### About this task
Using the data beneath, show every line that includes the word "yellow".

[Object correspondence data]
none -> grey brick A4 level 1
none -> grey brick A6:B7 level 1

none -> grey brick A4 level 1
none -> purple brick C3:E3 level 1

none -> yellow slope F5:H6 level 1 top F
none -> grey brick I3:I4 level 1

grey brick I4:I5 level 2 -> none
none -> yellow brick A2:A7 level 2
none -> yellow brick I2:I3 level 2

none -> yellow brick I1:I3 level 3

### Answer section
none -> yellow slope F5:H6 level 1 top F
none -> yellow brick A2:A7 level 2
none -> yellow brick I2:I3 level 2
none -> yellow brick I1:I3 level 3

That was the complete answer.